[Data records]
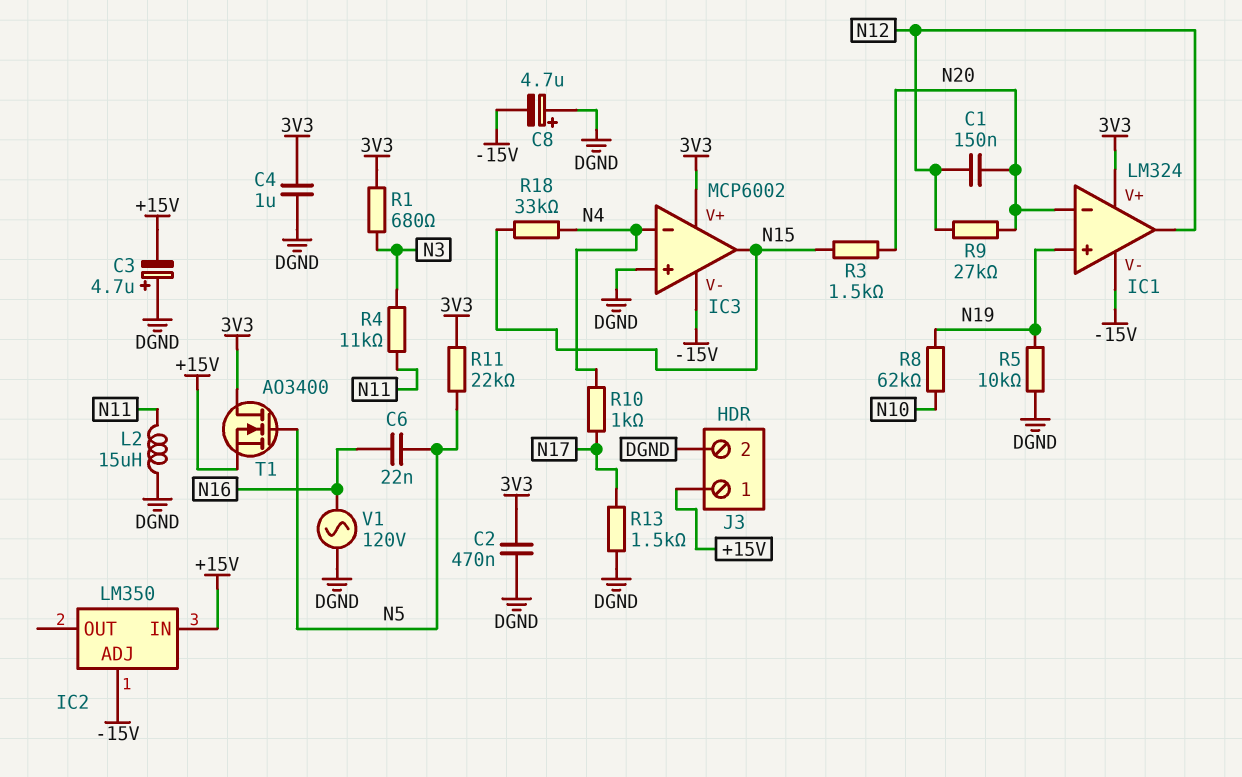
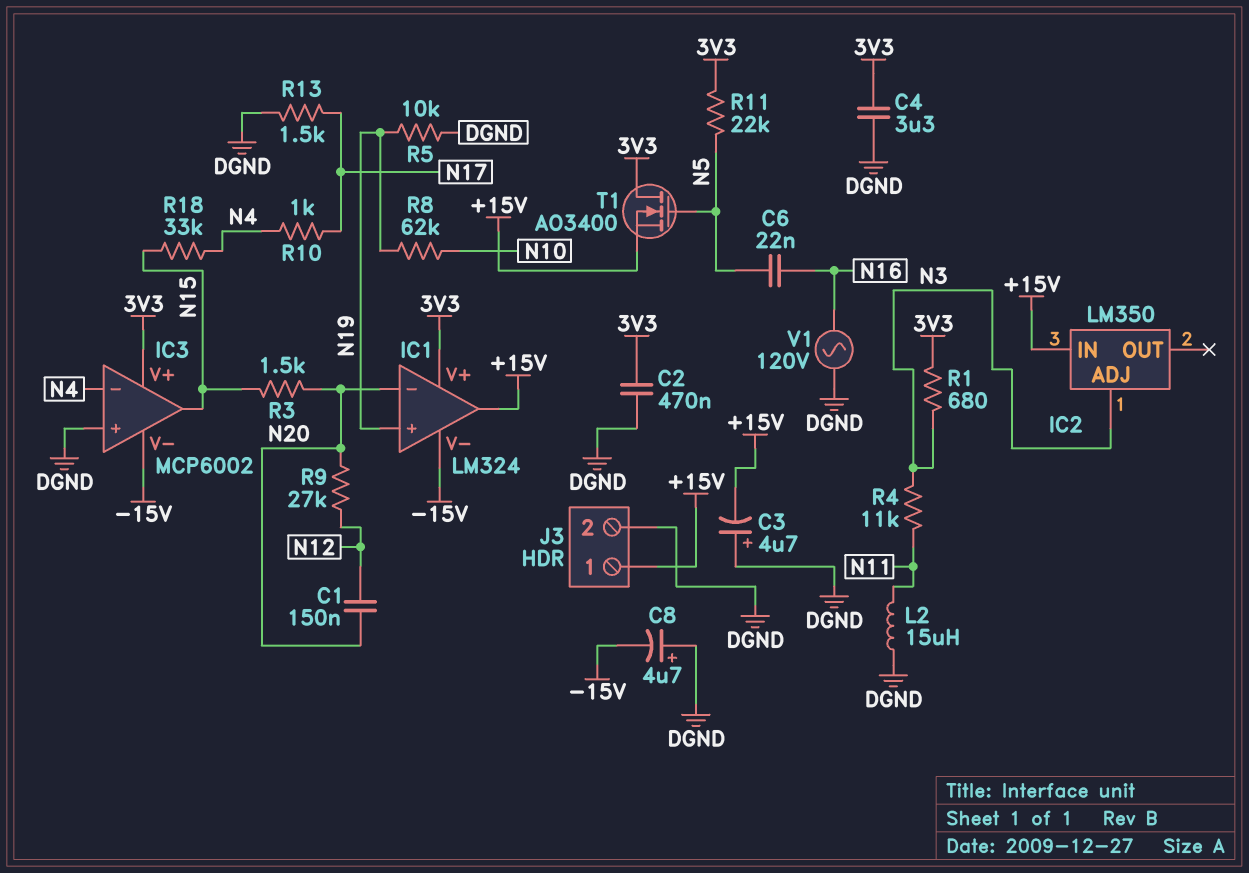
C4: 1uF (3V3, DGND) -> 3.3uF (3V3, DGND)
IC1 pin out: N12 -> +15V
IC2 pin ADJ: -15V -> N3

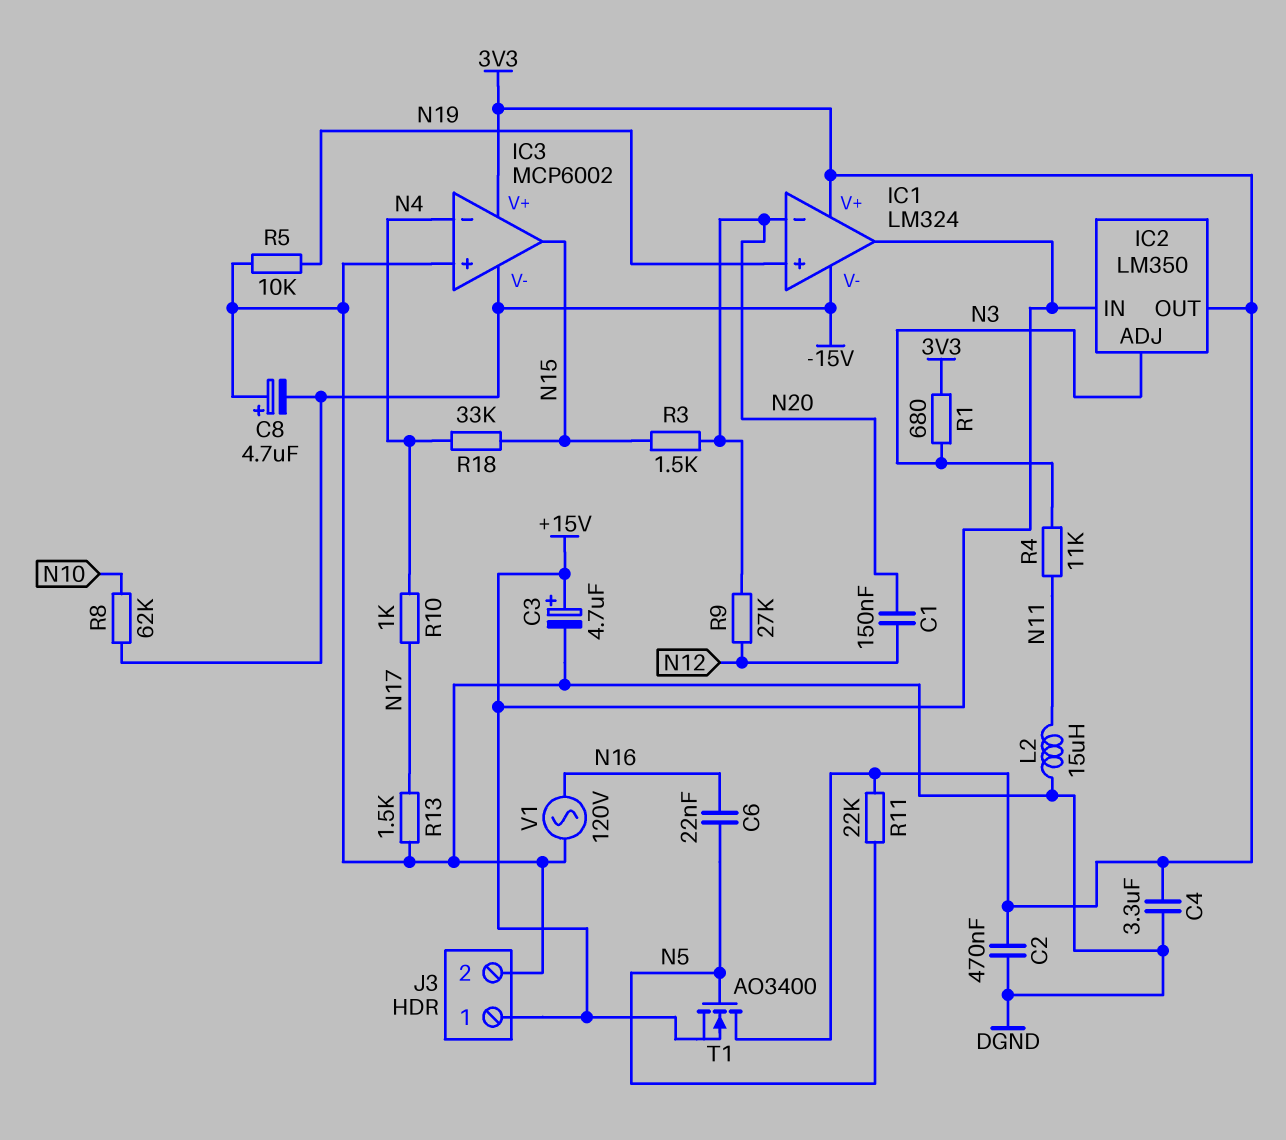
C3: 4.7uF (plus DGND, minus +15V) -> 4.7uF (plus +15V, minus DGND)
IC2 pin OUT: none -> 3V3
R8: 62k (N10, N19) -> 62k (-15V, N10)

- EXERCISE GOAL:
Could you copy every line in the records that holds "DGND"?

- SOLUTION TO THE EXERCISE:
C4: 1uF (3V3, DGND) -> 3.3uF (3V3, DGND)
C3: 4.7uF (plus DGND, minus +15V) -> 4.7uF (plus +15V, minus DGND)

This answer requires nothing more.